• _How to complete this task_
Could you give the entries again, exactly as written?

• _Recorded information_
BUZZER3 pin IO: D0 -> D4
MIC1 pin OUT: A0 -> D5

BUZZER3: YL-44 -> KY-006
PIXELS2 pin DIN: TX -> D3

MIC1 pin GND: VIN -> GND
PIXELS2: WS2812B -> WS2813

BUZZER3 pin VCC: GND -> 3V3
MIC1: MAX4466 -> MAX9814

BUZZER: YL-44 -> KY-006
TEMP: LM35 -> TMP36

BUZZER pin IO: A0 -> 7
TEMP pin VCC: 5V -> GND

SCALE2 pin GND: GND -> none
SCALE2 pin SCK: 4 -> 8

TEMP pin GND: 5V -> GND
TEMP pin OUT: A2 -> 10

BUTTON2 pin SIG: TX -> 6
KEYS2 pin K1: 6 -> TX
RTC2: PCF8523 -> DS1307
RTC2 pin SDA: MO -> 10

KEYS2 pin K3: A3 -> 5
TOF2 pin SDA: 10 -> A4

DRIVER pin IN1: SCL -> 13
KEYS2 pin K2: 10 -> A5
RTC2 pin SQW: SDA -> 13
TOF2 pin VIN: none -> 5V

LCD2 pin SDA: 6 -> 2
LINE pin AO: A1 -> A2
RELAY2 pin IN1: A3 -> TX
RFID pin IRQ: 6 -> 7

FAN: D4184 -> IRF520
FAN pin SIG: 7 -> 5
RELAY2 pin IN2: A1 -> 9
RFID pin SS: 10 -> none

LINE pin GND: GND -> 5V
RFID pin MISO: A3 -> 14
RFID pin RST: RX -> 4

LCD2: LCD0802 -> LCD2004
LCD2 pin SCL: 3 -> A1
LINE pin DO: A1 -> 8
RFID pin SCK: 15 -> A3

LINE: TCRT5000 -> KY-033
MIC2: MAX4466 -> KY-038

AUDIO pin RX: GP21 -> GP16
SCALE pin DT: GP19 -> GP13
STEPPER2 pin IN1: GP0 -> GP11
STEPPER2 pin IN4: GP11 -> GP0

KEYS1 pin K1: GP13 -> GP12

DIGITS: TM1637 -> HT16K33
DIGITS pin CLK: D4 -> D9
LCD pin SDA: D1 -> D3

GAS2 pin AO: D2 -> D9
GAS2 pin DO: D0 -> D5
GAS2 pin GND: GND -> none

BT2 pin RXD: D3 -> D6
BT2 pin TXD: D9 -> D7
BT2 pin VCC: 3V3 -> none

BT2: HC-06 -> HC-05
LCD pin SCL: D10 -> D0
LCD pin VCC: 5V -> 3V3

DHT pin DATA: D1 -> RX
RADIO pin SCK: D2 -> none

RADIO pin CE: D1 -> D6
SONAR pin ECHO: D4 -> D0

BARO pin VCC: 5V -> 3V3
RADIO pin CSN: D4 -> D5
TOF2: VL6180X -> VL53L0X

• _Response for this exercise_
BUZZER3 pin IO: D0 -> D4
MIC1 pin OUT: A0 -> D5

BUZZER3: YL-44 -> KY-006
PIXELS2 pin DIN: TX -> D3

MIC1 pin GND: VIN -> GND
PIXELS2: WS2812B -> WS2813

BUZZER3 pin VCC: GND -> 3V3
MIC1: MAX4466 -> MAX9814

BUZZER: YL-44 -> KY-006
TEMP: LM35 -> TMP36

BUZZER pin IO: A0 -> 7
TEMP pin VCC: 5V -> GND

SCALE2 pin GND: GND -> none
SCALE2 pin SCK: 4 -> 8

TEMP pin GND: 5V -> GND
TEMP pin OUT: A2 -> 10

BUTTON2 pin SIG: TX -> 6
KEYS2 pin K1: 6 -> TX
RTC2: PCF8523 -> DS1307
RTC2 pin SDA: MO -> 10

KEYS2 pin K3: A3 -> 5
TOF2 pin SDA: 10 -> A4

DRIVER pin IN1: SCL -> 13
KEYS2 pin K2: 10 -> A5
RTC2 pin SQW: SDA -> 13
TOF2 pin VIN: none -> 5V

LCD2 pin SDA: 6 -> 2
LINE pin AO: A1 -> A2
RELAY2 pin IN1: A3 -> TX
RFID pin IRQ: 6 -> 7

FAN: D4184 -> IRF520
FAN pin SIG: 7 -> 5
RELAY2 pin IN2: A1 -> 9
RFID pin SS: 10 -> none

LINE pin GND: GND -> 5V
RFID pin MISO: A3 -> 14
RFID pin RST: RX -> 4

LCD2: LCD0802 -> LCD2004
LCD2 pin SCL: 3 -> A1
LINE pin DO: A1 -> 8
RFID pin SCK: 15 -> A3

LINE: TCRT5000 -> KY-033
MIC2: MAX4466 -> KY-038

AUDIO pin RX: GP21 -> GP16
SCALE pin DT: GP19 -> GP13
STEPPER2 pin IN1: GP0 -> GP11
STEPPER2 pin IN4: GP11 -> GP0

KEYS1 pin K1: GP13 -> GP12

DIGITS: TM1637 -> HT16K33
DIGITS pin CLK: D4 -> D9
LCD pin SDA: D1 -> D3

GAS2 pin AO: D2 -> D9
GAS2 pin DO: D0 -> D5
GAS2 pin GND: GND -> none

BT2 pin RXD: D3 -> D6
BT2 pin TXD: D9 -> D7
BT2 pin VCC: 3V3 -> none

BT2: HC-06 -> HC-05
LCD pin SCL: D10 -> D0
LCD pin VCC: 5V -> 3V3

DHT pin DATA: D1 -> RX
RADIO pin SCK: D2 -> none

RADIO pin CE: D1 -> D6
SONAR pin ECHO: D4 -> D0

BARO pin VCC: 5V -> 3V3
RADIO pin CSN: D4 -> D5
TOF2: VL6180X -> VL53L0X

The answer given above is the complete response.